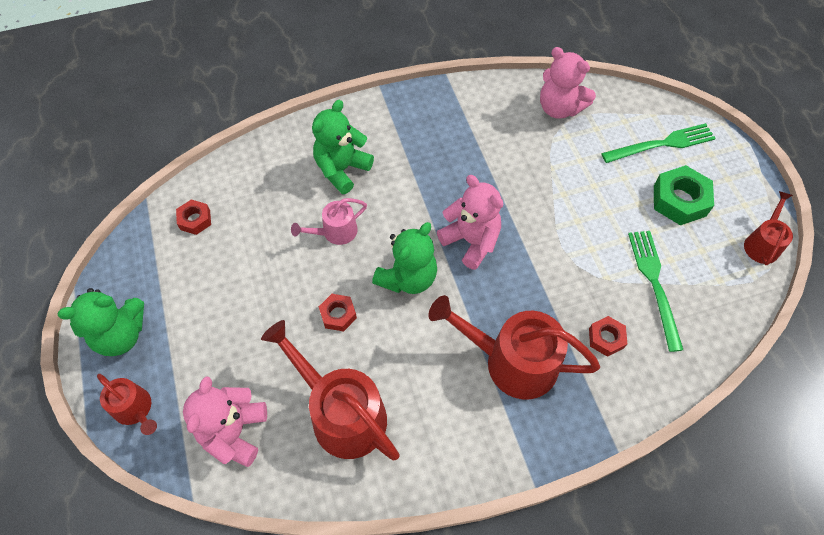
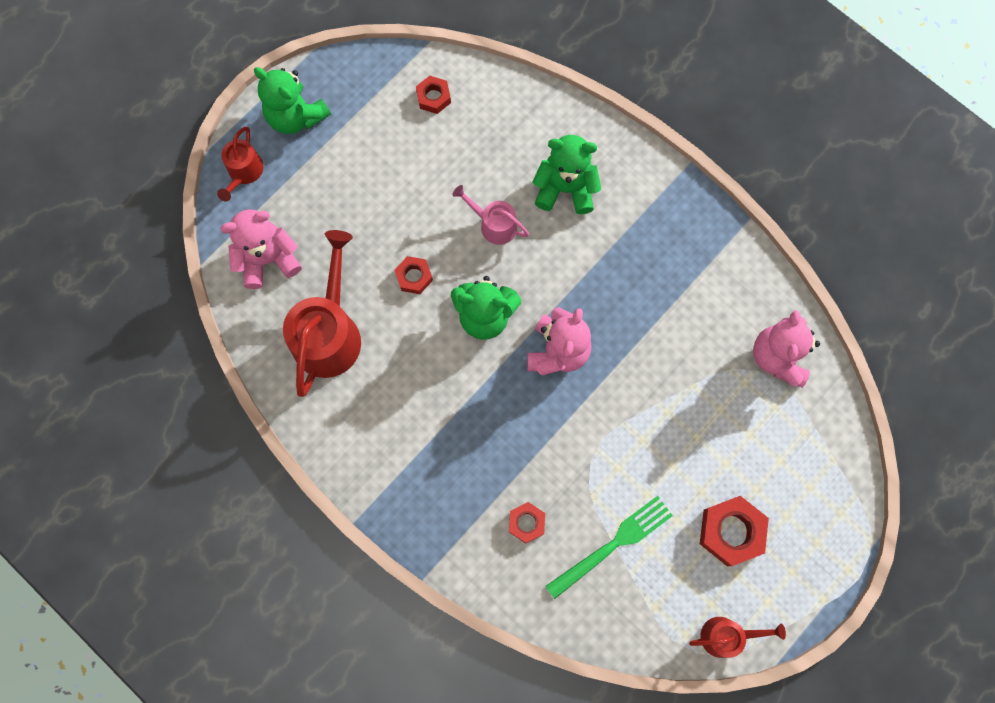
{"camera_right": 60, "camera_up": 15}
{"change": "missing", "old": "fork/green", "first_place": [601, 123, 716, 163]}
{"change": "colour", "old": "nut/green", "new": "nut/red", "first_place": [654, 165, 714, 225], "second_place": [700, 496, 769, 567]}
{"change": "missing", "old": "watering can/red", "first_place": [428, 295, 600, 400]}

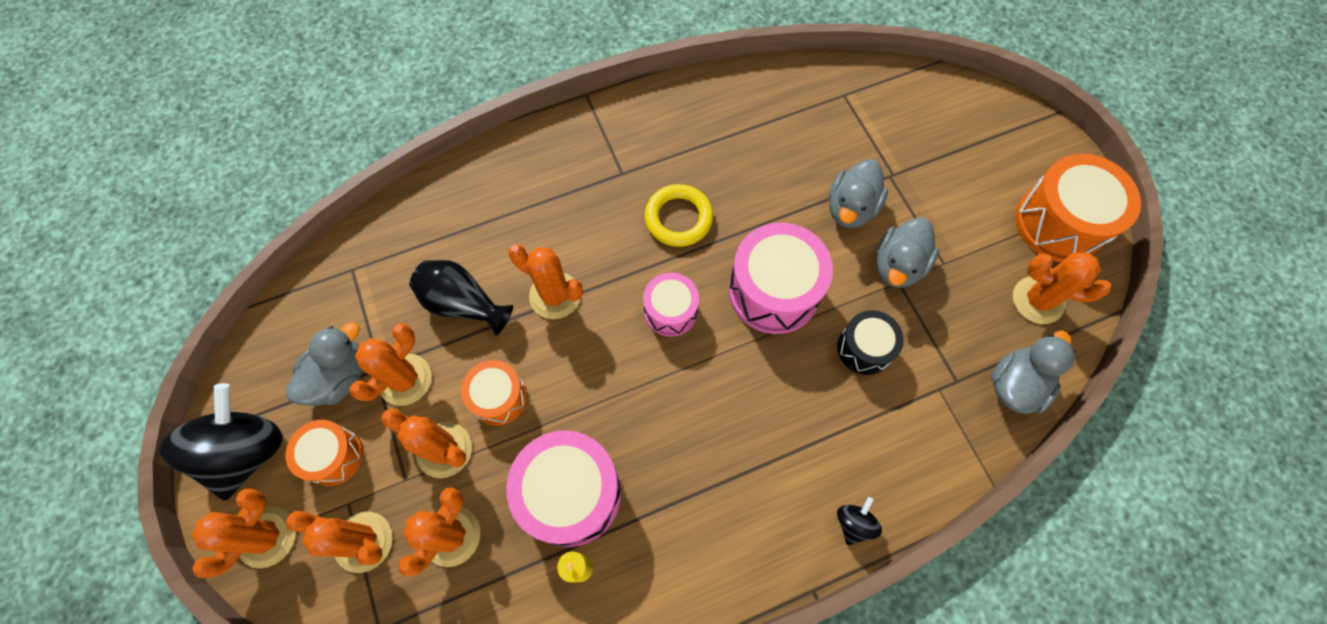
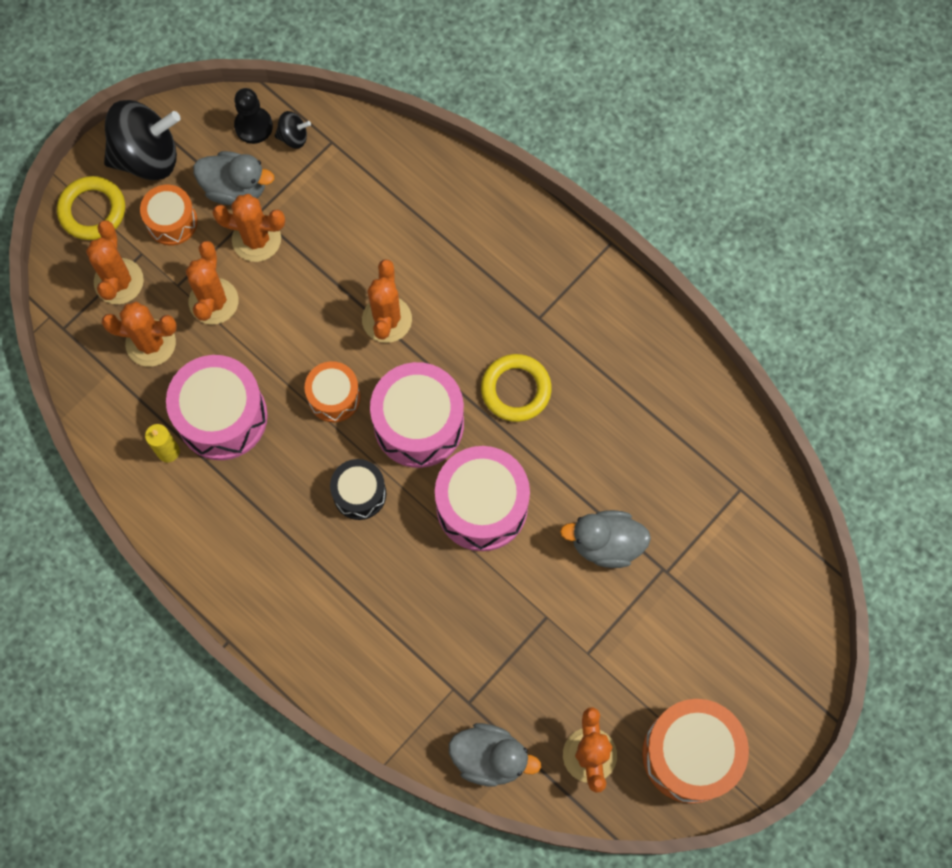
{"camera_right": 65, "camera_up": 5}
{"change": "missing", "old": "duck/grey", "first_place": [877, 217, 939, 288]}
{"change": "missing", "old": "vase/black", "first_place": [409, 260, 513, 336]}
{"change": "size", "old": "drum/pink", "first_place": [643, 273, 699, 337], "second_place": [370, 362, 464, 468], "factor": 1.72}
{"change": "relocated", "old": "drum/black", "first_place": [837, 310, 904, 375], "second_place": [330, 459, 386, 520]}
{"change": "relocated", "old": "drum/orange", "first_place": [461, 360, 527, 426], "second_place": [304, 361, 360, 422]}
{"change": "exchanged", "old": "cactus/orange", "new": "ring/yellow", "first_place": [192, 489, 296, 578], "second_place": [57, 176, 125, 240]}
{"change": "relocated", "old": "spinning top/black", "first_place": [837, 497, 882, 545], "second_place": [275, 111, 311, 149]}
{"change": "appeared", "new": "pawn/black", "second_place": [234, 88, 273, 144]}

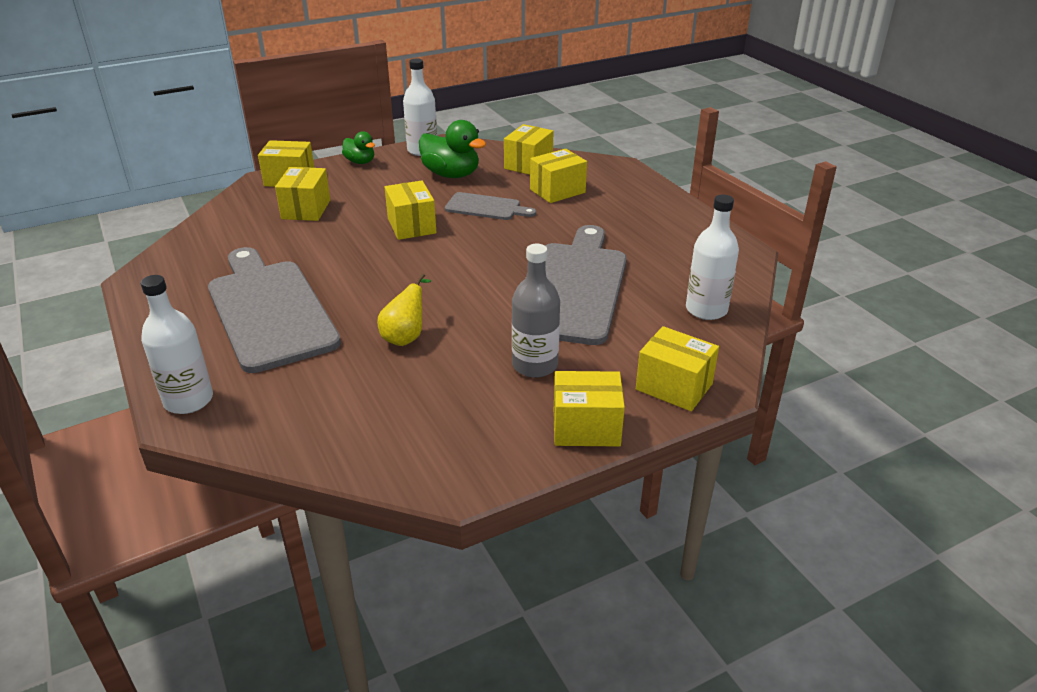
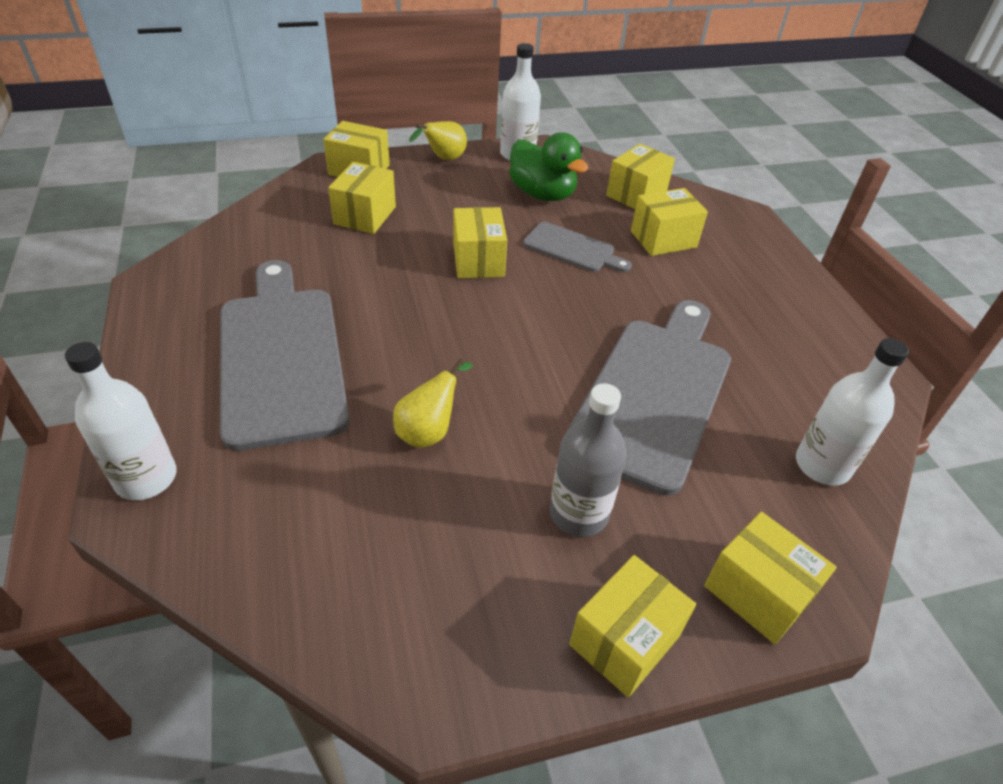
{"camera_right": 10, "camera_up": 10}
{"change": "exchanged", "old": "duck/green", "new": "pear/yellow", "first_place": [342, 131, 375, 164], "second_place": [409, 121, 467, 160]}
{"change": "spun", "old": "box/yellow", "first_place": [554, 371, 625, 447], "second_place": [569, 555, 696, 697], "degrees": -60}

######

What the task requires: Set every entry down again word for word, but not the pictures.

Task result:
{"camera_right": 60, "camera_up": 15}
{"change": "missing", "old": "fork/green", "first_place": [601, 123, 716, 163]}
{"change": "colour", "old": "nut/green", "new": "nut/red", "first_place": [654, 165, 714, 225], "second_place": [700, 496, 769, 567]}
{"change": "missing", "old": "watering can/red", "first_place": [428, 295, 600, 400]}

{"camera_right": 65, "camera_up": 5}
{"change": "missing", "old": "duck/grey", "first_place": [877, 217, 939, 288]}
{"change": "missing", "old": "vase/black", "first_place": [409, 260, 513, 336]}
{"change": "size", "old": "drum/pink", "first_place": [643, 273, 699, 337], "second_place": [370, 362, 464, 468], "factor": 1.72}
{"change": "relocated", "old": "drum/black", "first_place": [837, 310, 904, 375], "second_place": [330, 459, 386, 520]}
{"change": "relocated", "old": "drum/orange", "first_place": [461, 360, 527, 426], "second_place": [304, 361, 360, 422]}
{"change": "exchanged", "old": "cactus/orange", "new": "ring/yellow", "first_place": [192, 489, 296, 578], "second_place": [57, 176, 125, 240]}
{"change": "relocated", "old": "spinning top/black", "first_place": [837, 497, 882, 545], "second_place": [275, 111, 311, 149]}
{"change": "appeared", "new": "pawn/black", "second_place": [234, 88, 273, 144]}

{"camera_right": 10, "camera_up": 10}
{"change": "exchanged", "old": "duck/green", "new": "pear/yellow", "first_place": [342, 131, 375, 164], "second_place": [409, 121, 467, 160]}
{"change": "spun", "old": "box/yellow", "first_place": [554, 371, 625, 447], "second_place": [569, 555, 696, 697], "degrees": -60}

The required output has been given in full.